Work item ▸
Exactly the lines from the top of the records below through the one containing "U101 pin OUT: D2 -> +5V" must be set down, with no line added or dropped.

(Detected change data)

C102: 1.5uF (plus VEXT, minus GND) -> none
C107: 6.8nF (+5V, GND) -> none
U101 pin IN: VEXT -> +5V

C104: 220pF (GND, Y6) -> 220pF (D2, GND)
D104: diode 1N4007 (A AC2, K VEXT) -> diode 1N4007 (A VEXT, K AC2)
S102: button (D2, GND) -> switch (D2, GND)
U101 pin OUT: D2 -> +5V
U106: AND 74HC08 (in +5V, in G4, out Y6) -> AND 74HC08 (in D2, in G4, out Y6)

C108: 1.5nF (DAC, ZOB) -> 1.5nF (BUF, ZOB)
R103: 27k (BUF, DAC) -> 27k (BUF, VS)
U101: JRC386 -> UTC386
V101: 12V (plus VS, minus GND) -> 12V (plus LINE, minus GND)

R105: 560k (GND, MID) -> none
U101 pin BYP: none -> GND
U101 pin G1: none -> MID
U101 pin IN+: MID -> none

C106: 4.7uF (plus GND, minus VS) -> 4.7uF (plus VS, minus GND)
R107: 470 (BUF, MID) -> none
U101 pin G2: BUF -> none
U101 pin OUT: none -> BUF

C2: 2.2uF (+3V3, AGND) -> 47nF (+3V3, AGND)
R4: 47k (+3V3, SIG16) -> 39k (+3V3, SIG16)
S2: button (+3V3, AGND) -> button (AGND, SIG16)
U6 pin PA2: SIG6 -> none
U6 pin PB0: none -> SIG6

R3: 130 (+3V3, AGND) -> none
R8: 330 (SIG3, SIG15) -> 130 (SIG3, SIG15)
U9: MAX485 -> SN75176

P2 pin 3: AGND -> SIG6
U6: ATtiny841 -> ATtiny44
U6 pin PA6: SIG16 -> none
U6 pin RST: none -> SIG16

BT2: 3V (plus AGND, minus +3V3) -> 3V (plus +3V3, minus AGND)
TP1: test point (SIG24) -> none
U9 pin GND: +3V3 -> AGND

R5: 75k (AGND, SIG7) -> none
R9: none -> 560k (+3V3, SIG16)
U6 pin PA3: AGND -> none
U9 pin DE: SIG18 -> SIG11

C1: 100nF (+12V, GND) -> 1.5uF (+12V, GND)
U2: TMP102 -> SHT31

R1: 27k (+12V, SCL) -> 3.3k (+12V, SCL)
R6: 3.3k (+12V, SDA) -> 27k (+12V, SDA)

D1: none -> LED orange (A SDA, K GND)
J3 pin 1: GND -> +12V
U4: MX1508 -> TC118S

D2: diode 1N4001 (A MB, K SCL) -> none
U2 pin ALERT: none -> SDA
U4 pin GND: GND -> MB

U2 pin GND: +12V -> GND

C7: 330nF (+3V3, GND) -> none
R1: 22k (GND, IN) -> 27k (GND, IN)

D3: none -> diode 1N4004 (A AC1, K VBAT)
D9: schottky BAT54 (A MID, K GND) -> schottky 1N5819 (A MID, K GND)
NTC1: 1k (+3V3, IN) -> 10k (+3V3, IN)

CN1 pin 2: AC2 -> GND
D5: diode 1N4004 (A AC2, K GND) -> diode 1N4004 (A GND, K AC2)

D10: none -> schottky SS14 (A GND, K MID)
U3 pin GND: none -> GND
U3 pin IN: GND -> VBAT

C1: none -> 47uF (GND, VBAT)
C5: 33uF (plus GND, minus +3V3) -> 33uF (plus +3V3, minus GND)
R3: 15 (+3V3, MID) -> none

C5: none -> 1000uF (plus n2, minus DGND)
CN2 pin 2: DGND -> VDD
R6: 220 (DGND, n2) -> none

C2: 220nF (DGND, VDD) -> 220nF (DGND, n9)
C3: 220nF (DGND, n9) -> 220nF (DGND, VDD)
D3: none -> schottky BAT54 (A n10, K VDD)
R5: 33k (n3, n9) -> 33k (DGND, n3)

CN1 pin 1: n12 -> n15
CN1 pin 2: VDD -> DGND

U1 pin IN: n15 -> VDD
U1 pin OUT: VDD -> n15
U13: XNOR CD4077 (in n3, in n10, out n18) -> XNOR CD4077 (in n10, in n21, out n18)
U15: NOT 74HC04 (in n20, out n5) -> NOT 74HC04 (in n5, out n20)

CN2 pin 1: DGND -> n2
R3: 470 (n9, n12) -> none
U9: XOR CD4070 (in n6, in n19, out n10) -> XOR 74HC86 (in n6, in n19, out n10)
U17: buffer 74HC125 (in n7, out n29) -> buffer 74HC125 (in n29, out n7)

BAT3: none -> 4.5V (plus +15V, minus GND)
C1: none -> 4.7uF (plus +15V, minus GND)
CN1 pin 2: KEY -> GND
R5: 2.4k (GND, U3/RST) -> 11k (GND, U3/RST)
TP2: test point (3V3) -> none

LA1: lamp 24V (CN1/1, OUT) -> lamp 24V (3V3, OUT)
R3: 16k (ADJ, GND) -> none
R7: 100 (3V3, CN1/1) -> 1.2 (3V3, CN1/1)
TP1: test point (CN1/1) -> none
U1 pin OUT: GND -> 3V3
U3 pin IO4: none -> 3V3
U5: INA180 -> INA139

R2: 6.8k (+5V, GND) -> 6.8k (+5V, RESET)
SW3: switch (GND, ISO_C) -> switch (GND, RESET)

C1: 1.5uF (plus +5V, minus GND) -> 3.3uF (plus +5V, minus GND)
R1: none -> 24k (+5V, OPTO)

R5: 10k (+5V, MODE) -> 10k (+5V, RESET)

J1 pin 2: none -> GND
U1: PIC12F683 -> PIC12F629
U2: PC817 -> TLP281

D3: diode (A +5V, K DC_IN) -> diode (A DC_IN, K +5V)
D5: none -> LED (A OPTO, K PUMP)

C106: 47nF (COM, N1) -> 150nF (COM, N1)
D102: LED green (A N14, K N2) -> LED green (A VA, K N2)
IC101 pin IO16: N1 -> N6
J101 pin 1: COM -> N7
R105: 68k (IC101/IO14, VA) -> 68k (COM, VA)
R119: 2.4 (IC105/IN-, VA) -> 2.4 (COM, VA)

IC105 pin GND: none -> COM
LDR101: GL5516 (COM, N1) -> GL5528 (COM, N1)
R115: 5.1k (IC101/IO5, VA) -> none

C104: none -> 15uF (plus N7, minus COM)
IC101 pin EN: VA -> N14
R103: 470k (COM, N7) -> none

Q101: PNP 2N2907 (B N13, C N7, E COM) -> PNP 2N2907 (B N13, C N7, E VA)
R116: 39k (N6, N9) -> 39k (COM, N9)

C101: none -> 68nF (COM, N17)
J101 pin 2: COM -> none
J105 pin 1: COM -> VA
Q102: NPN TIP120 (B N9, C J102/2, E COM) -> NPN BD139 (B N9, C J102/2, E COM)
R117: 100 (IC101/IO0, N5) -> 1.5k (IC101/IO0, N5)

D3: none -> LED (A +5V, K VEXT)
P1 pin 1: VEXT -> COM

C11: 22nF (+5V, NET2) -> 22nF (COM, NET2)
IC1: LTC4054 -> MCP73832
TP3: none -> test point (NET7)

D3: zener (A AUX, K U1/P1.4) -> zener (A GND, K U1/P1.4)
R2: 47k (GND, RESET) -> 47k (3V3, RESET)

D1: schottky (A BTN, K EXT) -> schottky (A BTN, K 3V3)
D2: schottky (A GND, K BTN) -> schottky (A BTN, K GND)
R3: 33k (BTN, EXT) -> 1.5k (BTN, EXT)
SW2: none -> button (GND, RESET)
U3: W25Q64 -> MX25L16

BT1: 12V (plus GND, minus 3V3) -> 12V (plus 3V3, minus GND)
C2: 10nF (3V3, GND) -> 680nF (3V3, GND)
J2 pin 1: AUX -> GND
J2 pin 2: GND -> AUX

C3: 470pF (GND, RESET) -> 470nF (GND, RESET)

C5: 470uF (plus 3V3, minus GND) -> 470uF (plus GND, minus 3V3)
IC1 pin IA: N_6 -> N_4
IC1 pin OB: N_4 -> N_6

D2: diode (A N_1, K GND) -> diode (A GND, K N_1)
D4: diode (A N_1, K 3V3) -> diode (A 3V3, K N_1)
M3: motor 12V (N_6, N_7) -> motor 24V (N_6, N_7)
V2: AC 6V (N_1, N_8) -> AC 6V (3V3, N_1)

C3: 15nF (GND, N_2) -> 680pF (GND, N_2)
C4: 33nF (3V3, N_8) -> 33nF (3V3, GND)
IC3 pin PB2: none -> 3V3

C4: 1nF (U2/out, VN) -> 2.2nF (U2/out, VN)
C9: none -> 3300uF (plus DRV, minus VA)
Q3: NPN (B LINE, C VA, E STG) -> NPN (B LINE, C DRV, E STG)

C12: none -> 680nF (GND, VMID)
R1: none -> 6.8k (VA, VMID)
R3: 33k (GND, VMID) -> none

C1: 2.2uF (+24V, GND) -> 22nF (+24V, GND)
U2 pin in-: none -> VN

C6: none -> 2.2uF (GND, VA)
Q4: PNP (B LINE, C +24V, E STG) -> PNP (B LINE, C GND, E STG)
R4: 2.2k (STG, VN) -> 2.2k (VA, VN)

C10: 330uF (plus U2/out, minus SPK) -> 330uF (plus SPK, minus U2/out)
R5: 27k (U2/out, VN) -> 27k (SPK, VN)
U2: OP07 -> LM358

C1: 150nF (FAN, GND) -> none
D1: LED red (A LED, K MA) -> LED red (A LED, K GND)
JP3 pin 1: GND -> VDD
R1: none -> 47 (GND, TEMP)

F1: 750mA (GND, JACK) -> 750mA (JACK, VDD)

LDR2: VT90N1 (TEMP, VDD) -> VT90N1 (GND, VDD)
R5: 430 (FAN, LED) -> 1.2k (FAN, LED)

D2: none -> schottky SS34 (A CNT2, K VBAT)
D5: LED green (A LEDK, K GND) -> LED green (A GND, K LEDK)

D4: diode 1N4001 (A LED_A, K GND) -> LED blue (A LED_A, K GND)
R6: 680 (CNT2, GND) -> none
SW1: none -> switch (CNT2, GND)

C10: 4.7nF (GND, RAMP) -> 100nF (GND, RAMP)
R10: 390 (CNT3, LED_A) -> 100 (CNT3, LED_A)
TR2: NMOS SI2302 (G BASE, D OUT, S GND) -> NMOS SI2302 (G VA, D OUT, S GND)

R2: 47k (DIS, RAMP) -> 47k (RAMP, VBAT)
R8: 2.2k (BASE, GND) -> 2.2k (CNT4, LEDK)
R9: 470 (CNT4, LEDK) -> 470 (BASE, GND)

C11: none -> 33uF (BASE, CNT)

Response to this task ▸
C102: 1.5uF (plus VEXT, minus GND) -> none
C107: 6.8nF (+5V, GND) -> none
U101 pin IN: VEXT -> +5V

C104: 220pF (GND, Y6) -> 220pF (D2, GND)
D104: diode 1N4007 (A AC2, K VEXT) -> diode 1N4007 (A VEXT, K AC2)
S102: button (D2, GND) -> switch (D2, GND)
U101 pin OUT: D2 -> +5V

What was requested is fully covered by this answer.